Work instruction:
Instruction for the entries that follow: retype exactly the lines from the line with "orange tape: 3 -> 5" to the line with "pink pyramid: 13 -> 9", both included, and omit all others.

※

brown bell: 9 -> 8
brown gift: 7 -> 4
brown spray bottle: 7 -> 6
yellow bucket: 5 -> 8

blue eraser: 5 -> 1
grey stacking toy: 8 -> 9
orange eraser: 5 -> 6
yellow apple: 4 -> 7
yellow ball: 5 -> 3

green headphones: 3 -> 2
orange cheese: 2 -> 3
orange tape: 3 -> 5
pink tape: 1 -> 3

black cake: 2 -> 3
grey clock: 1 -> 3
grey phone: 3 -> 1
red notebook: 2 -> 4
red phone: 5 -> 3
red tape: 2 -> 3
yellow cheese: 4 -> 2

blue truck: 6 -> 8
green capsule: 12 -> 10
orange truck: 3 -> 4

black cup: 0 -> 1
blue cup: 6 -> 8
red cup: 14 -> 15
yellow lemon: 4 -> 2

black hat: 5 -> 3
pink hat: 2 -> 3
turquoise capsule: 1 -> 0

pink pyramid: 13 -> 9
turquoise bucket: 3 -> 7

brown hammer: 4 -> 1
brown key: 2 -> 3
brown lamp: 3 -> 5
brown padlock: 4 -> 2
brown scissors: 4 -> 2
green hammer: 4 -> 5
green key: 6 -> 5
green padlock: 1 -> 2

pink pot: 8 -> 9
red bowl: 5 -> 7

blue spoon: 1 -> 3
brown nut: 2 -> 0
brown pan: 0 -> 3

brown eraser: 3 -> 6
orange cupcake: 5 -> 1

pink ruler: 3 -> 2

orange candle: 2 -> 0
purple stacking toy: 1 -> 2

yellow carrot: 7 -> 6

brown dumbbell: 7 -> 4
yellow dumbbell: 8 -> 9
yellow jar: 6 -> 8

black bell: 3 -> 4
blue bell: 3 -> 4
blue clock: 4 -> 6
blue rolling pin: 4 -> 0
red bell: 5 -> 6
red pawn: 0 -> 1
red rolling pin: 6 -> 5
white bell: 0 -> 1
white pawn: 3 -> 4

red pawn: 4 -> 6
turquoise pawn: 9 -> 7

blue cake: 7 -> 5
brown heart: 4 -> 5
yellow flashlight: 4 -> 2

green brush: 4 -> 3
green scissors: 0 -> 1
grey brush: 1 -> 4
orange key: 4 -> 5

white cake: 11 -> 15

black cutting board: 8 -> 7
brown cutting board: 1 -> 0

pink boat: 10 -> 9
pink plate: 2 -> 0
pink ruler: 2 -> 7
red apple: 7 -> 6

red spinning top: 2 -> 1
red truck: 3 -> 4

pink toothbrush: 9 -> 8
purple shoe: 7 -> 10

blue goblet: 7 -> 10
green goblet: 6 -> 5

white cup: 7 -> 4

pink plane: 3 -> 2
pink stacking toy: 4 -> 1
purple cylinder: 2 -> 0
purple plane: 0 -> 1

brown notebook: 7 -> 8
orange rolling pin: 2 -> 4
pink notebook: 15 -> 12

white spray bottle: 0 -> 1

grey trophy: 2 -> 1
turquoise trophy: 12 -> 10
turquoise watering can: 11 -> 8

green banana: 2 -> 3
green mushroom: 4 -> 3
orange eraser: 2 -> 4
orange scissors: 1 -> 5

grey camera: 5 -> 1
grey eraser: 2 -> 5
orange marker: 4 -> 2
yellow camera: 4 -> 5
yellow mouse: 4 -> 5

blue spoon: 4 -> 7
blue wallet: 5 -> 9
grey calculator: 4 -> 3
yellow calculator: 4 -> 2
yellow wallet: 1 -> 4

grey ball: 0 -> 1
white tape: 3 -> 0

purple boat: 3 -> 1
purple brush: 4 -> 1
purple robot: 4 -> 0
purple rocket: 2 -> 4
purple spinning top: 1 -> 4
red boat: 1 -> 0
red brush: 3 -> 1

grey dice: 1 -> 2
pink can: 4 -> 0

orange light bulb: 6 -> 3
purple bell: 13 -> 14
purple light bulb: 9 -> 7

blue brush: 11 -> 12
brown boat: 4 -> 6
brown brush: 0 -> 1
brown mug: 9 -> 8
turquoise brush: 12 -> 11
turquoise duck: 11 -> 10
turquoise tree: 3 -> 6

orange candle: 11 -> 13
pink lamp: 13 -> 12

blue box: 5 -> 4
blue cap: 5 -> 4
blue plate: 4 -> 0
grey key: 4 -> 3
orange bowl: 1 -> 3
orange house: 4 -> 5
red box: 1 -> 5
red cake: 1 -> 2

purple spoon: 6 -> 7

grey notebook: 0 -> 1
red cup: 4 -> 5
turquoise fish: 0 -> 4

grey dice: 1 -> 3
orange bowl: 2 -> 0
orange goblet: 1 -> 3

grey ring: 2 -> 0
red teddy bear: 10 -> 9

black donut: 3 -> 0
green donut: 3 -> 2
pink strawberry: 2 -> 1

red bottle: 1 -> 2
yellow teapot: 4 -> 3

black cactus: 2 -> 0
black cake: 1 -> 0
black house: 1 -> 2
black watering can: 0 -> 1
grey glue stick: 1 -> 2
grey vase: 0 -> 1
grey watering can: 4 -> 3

※

Answer to the exercise:
orange tape: 3 -> 5
pink tape: 1 -> 3

black cake: 2 -> 3
grey clock: 1 -> 3
grey phone: 3 -> 1
red notebook: 2 -> 4
red phone: 5 -> 3
red tape: 2 -> 3
yellow cheese: 4 -> 2

blue truck: 6 -> 8
green capsule: 12 -> 10
orange truck: 3 -> 4

black cup: 0 -> 1
blue cup: 6 -> 8
red cup: 14 -> 15
yellow lemon: 4 -> 2

black hat: 5 -> 3
pink hat: 2 -> 3
turquoise capsule: 1 -> 0

pink pyramid: 13 -> 9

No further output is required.